**INSTRUCTIONS FOR THE TASK:** Restate the last part of the records below word for word, beginning at the line with "C11: 68uF (GND, VE)" and ending at the final line.

Before-and-after change records:
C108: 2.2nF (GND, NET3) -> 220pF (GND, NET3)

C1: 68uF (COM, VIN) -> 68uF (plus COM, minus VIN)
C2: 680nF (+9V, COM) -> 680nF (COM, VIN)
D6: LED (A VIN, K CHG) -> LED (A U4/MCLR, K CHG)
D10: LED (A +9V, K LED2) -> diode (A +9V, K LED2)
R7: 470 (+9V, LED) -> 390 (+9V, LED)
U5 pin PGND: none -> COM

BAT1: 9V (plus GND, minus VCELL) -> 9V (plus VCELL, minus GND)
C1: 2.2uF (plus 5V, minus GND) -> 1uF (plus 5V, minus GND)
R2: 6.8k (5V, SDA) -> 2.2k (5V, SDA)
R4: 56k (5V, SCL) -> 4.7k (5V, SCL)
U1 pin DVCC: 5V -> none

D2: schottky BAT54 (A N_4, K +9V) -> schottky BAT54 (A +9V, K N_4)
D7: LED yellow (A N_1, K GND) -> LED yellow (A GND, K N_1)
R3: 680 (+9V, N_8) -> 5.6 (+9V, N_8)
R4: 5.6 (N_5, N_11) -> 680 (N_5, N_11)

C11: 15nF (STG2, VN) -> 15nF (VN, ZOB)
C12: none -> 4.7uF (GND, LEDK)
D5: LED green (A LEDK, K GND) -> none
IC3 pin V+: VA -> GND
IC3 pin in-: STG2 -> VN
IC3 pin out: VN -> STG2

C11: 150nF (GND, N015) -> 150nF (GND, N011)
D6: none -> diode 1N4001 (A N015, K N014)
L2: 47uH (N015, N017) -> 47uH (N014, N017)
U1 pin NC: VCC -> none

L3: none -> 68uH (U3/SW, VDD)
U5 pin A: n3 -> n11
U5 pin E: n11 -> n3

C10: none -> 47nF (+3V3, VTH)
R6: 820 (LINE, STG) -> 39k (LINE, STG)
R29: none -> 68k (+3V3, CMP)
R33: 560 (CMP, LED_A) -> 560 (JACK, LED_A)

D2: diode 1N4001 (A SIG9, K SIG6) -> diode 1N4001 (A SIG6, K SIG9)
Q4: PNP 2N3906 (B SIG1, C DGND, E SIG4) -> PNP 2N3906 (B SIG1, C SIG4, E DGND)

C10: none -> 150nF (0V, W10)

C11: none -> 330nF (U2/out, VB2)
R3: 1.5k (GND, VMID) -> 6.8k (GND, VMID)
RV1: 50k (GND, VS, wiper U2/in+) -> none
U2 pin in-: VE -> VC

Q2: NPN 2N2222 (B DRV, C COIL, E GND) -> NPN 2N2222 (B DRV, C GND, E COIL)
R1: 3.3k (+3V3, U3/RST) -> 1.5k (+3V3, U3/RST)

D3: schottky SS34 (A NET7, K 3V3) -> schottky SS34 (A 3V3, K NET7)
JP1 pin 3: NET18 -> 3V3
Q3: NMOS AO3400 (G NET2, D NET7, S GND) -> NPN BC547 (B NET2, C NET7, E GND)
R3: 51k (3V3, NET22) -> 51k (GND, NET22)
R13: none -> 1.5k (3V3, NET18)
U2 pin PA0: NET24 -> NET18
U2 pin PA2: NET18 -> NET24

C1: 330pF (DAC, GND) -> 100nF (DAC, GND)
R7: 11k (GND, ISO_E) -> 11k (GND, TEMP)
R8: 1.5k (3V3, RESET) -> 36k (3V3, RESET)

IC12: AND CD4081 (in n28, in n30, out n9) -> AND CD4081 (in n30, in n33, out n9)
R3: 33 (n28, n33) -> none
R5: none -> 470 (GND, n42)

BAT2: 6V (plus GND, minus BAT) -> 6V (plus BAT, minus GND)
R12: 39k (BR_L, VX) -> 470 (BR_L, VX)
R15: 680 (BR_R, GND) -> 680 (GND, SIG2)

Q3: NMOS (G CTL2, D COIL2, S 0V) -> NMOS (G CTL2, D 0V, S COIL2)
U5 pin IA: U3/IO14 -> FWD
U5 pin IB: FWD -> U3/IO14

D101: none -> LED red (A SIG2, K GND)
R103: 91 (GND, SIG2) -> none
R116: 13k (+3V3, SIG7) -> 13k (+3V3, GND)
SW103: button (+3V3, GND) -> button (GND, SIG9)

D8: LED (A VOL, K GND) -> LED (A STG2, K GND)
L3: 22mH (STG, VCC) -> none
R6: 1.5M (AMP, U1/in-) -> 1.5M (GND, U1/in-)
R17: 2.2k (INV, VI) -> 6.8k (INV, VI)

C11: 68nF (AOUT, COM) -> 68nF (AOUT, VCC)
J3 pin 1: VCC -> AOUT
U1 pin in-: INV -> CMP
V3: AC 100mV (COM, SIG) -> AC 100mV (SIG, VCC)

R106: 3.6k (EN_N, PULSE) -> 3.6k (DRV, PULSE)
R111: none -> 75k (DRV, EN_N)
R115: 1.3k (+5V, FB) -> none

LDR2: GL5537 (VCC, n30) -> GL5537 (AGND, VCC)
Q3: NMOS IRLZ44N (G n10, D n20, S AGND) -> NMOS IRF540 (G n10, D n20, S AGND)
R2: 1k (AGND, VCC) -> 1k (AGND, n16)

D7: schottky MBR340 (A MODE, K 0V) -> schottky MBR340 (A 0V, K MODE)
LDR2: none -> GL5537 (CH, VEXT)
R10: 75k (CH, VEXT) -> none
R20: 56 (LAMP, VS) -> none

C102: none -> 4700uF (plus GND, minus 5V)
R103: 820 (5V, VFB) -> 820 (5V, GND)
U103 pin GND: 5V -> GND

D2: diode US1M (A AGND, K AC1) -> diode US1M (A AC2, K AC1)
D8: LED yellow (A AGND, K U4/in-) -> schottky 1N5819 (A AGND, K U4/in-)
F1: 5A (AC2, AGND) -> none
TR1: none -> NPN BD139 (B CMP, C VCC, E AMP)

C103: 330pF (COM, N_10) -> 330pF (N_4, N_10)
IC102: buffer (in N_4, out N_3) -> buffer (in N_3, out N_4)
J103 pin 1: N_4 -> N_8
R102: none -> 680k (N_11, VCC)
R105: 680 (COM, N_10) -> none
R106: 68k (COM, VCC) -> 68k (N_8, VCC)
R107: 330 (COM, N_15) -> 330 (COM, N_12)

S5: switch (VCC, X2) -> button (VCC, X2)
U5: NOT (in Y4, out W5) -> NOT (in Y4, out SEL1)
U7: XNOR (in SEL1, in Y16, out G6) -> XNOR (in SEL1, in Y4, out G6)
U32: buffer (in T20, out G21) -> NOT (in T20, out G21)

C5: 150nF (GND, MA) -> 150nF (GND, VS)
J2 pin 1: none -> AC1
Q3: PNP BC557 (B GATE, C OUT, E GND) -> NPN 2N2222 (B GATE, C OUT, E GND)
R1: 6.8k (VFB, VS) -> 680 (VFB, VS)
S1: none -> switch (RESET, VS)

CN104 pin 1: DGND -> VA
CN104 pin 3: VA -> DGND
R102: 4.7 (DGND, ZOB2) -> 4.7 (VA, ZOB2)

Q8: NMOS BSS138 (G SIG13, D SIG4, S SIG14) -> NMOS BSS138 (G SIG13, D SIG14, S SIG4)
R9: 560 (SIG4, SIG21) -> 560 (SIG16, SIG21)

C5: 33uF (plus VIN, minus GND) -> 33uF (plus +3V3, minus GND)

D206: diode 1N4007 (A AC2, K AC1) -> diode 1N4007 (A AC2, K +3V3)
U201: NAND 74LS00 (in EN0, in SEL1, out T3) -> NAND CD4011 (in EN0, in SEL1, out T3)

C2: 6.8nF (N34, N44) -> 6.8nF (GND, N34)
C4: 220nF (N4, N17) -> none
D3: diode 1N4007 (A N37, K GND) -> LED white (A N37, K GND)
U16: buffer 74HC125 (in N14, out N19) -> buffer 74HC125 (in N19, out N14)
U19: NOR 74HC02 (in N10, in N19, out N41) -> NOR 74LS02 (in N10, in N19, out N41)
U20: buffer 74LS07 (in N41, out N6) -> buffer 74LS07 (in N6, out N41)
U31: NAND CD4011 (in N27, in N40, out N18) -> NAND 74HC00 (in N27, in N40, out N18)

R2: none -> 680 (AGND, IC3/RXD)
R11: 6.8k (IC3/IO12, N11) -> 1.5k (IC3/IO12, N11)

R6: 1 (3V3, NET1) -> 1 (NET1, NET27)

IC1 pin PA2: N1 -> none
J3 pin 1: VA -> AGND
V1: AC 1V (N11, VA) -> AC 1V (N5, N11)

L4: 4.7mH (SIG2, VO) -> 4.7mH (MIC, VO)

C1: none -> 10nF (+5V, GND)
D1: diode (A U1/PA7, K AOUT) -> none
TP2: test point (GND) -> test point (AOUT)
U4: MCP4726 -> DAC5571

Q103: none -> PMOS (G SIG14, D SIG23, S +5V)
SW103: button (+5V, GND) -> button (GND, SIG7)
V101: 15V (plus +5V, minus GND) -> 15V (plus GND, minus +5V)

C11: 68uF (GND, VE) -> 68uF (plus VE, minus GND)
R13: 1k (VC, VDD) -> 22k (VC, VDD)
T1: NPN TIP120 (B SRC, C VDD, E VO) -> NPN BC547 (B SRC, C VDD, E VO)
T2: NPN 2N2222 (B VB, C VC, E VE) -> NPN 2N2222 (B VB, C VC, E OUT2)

**WRITTEN RESPONSE:**
C11: 68uF (GND, VE) -> 68uF (plus VE, minus GND)
R13: 1k (VC, VDD) -> 22k (VC, VDD)
T1: NPN TIP120 (B SRC, C VDD, E VO) -> NPN BC547 (B SRC, C VDD, E VO)
T2: NPN 2N2222 (B VB, C VC, E VE) -> NPN 2N2222 (B VB, C VC, E OUT2)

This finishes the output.